Recorded data ::
..............................

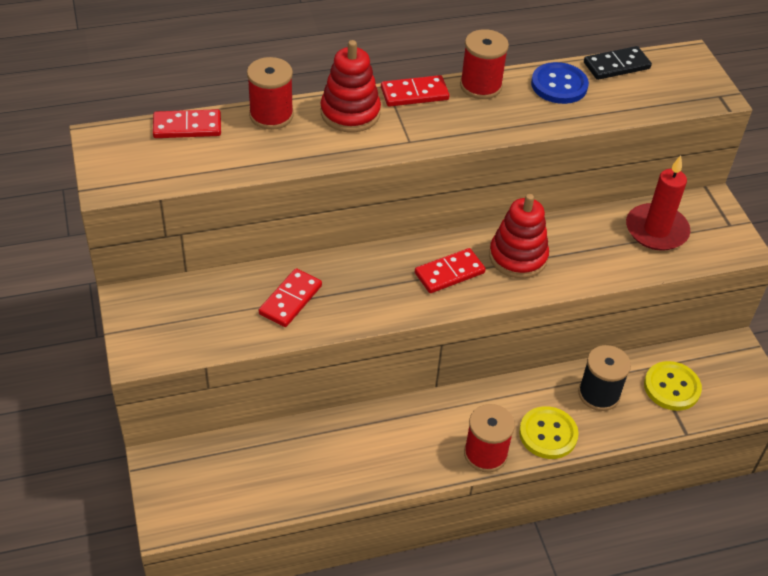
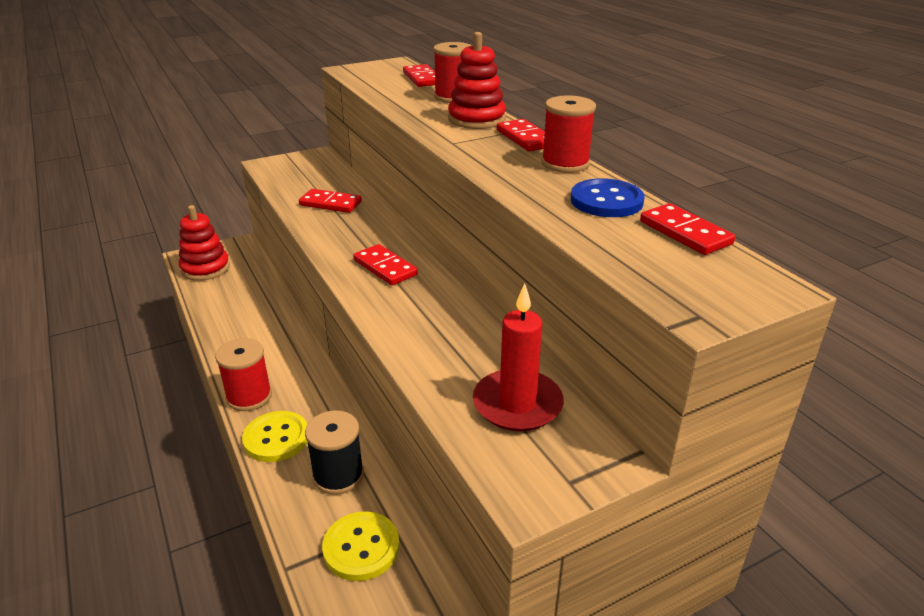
camera: 80 degrees right, 15 degrees down
(518, 257) = (423, 303): red stacking toy -> red stacking toy (205, 268)
(616, 65) = (685, 233): black domino -> red domino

..............................

Work to be completed :: Apart from the pictures, every line of the data above should be given again exactly.

Your solution ::
camera: 80 degrees right, 15 degrees down
(518, 257) = (423, 303): red stacking toy -> red stacking toy (205, 268)
(616, 65) = (685, 233): black domino -> red domino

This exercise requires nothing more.